_Problem description_
Could you write out, word for word, only the lines from the one containing "purple brick A5" through the last line of the data below?

** Exercise input follows **

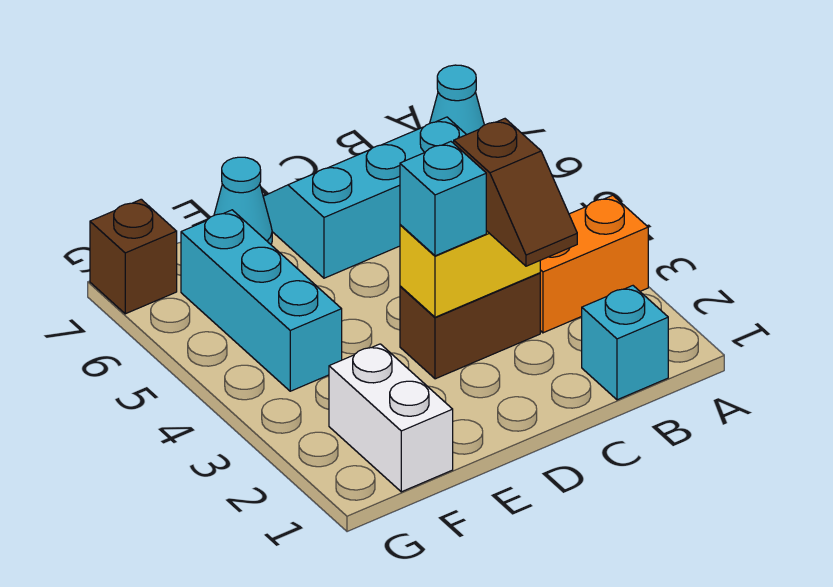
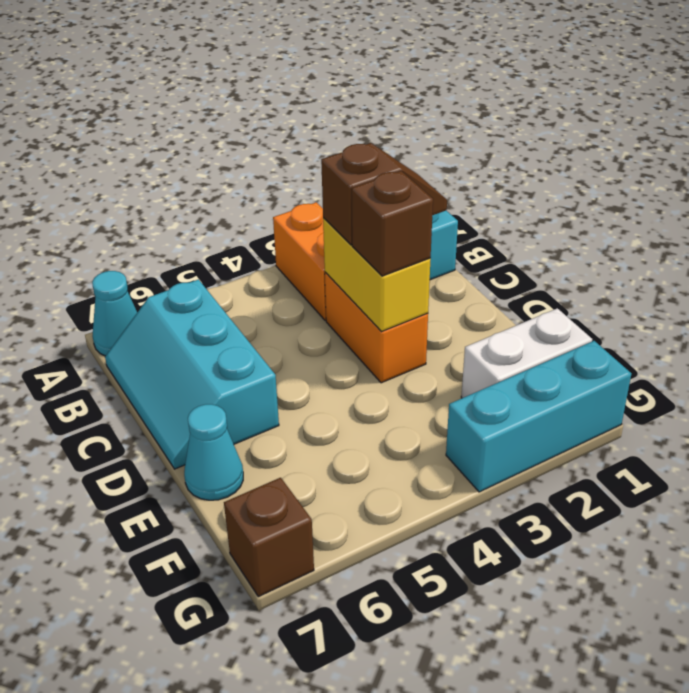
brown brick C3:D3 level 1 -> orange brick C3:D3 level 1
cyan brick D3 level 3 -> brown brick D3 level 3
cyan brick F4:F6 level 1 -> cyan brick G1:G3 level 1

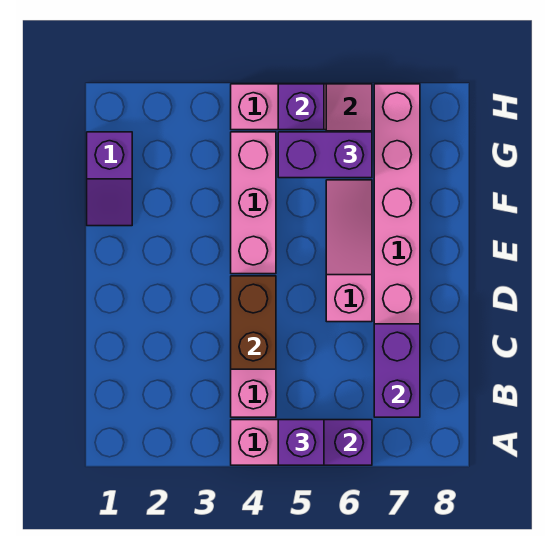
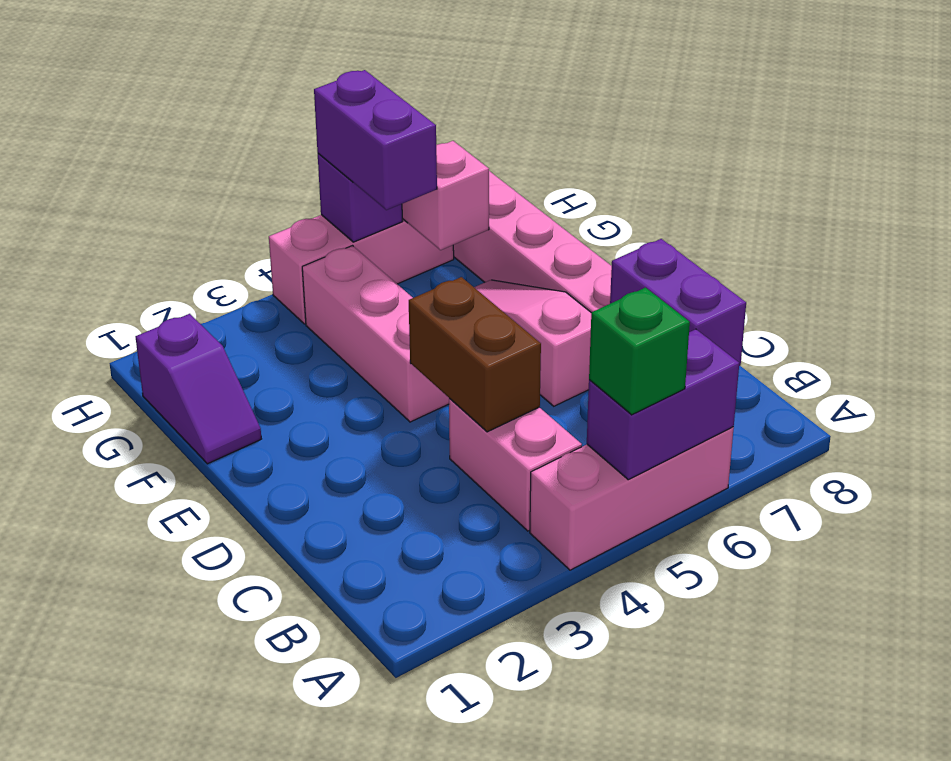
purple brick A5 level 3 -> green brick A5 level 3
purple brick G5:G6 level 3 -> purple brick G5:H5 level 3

** End of Exercise input **

_Answer box_
purple brick A5 level 3 -> green brick A5 level 3
purple brick G5:G6 level 3 -> purple brick G5:H5 level 3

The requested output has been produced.